_PROBLEM TO WORK ON:_
Filter these entries down to lines holding "green".

_PROVIDED DATA:_

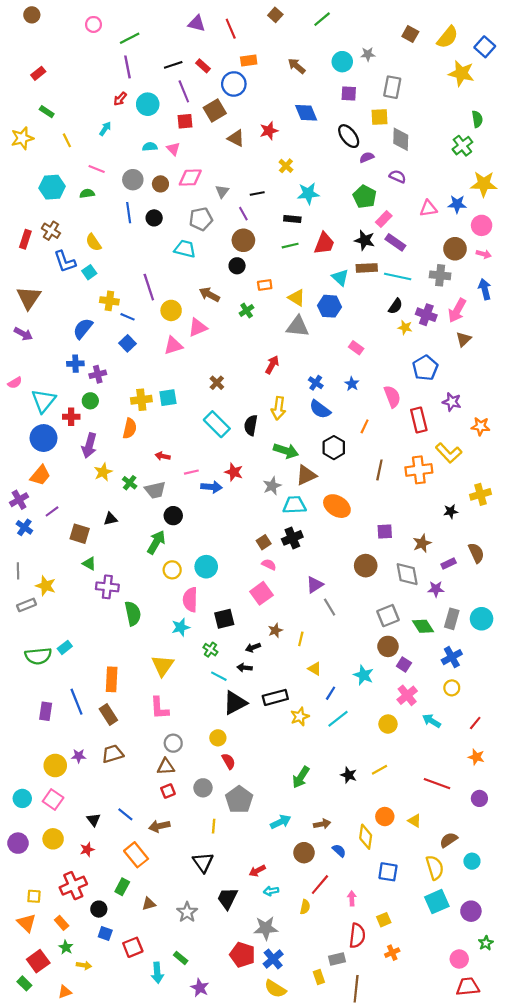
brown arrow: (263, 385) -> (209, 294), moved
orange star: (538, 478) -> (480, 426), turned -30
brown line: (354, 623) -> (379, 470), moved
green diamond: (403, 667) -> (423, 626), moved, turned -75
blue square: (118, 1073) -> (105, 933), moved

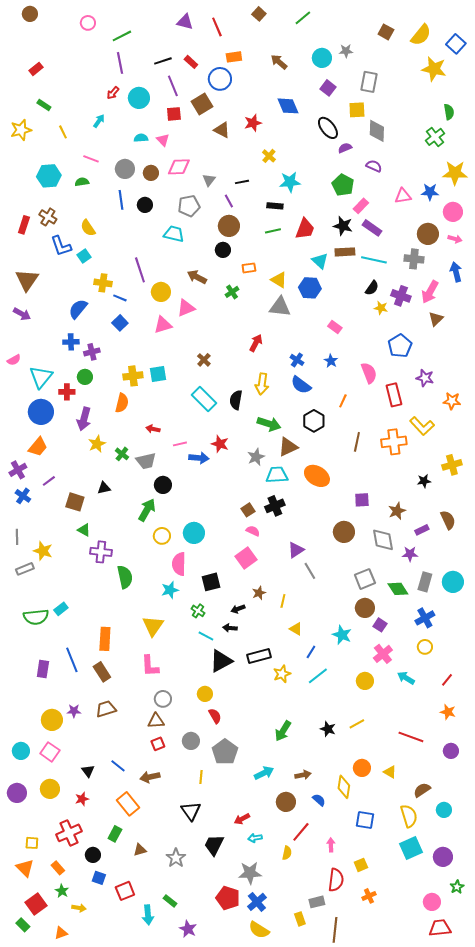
purple square: (349, 94) -> (328, 88), turned 35

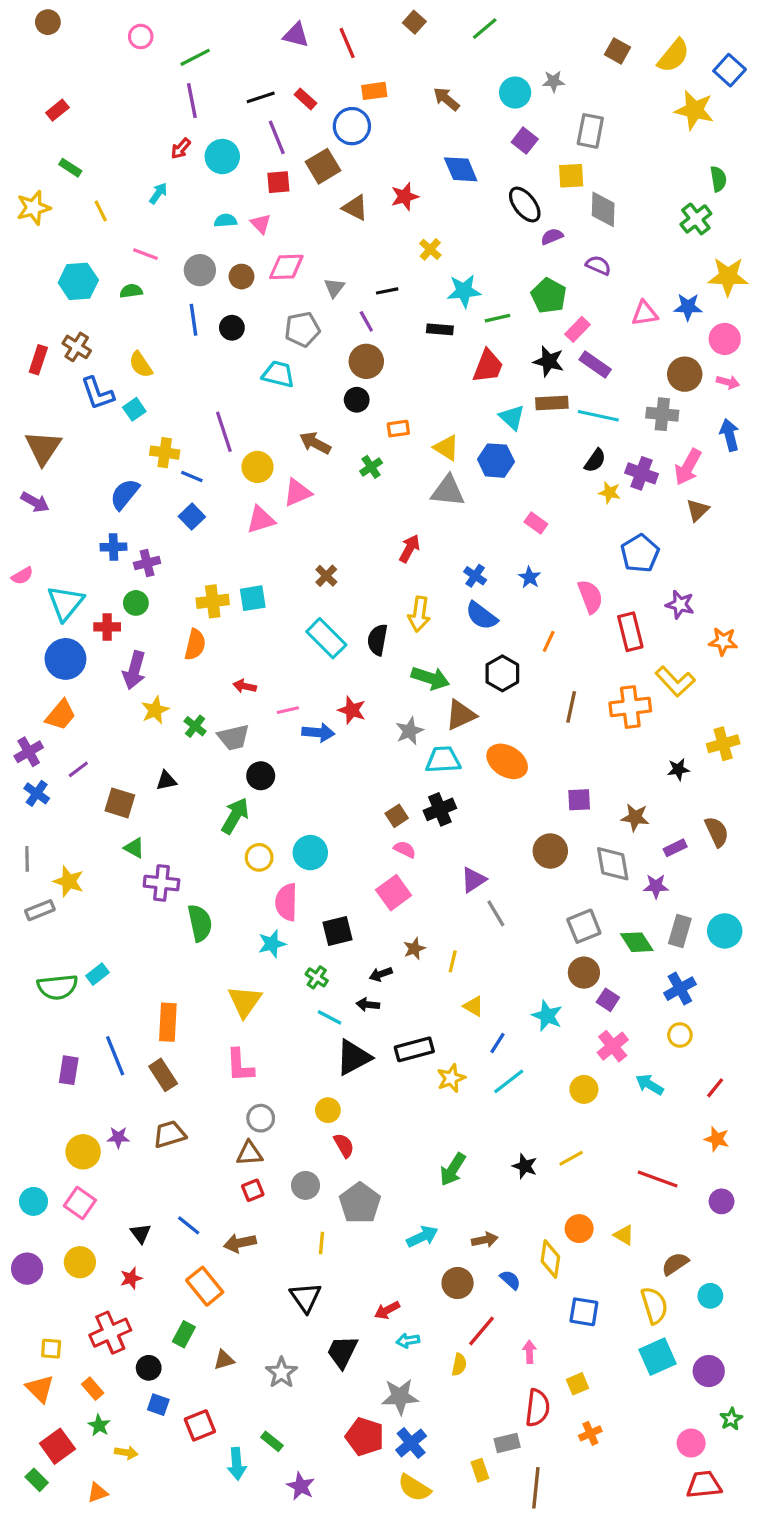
green line: (273, 231) -> (498, 318), moved
brown star: (397, 511) -> (635, 817), turned 30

_RESPONSE TO THE EXERCISE:_
green diamond: (403, 667) -> (423, 626), moved, turned -75
green line: (273, 231) -> (498, 318), moved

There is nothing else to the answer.